::: Input data :::
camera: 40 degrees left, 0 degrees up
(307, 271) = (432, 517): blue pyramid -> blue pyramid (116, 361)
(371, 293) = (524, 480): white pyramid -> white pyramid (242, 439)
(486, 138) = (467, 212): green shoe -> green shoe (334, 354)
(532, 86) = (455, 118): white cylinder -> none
:::
::: Input data :::
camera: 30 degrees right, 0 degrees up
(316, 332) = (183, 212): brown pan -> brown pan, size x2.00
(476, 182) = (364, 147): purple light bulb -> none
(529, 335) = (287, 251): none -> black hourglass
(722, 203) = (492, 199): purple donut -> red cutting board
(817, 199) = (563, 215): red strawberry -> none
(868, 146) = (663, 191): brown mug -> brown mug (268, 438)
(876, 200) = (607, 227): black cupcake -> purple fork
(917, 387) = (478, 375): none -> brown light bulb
:::
Work request
Only the lines above starting with the one with "(817, 199) = (563, 215): red" and going through the one with "(917, 387) = (478, 375): none" are to be copied, word for word and with both ends kept.

Exercise answer
(817, 199) = (563, 215): red strawberry -> none
(868, 146) = (663, 191): brown mug -> brown mug (268, 438)
(876, 200) = (607, 227): black cupcake -> purple fork
(917, 387) = (478, 375): none -> brown light bulb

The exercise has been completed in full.